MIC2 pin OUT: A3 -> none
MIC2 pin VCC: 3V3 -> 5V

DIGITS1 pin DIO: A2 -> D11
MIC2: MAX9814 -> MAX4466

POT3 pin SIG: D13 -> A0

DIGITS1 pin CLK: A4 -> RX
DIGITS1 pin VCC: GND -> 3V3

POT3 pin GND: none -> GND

---*---

- [Work instruction]: A word-for-word copy of the data above is the goal, so set it all down again.

- [Written reply]:
MIC2 pin OUT: A3 -> none
MIC2 pin VCC: 3V3 -> 5V

DIGITS1 pin DIO: A2 -> D11
MIC2: MAX9814 -> MAX4466

POT3 pin SIG: D13 -> A0

DIGITS1 pin CLK: A4 -> RX
DIGITS1 pin VCC: GND -> 3V3

POT3 pin GND: none -> GND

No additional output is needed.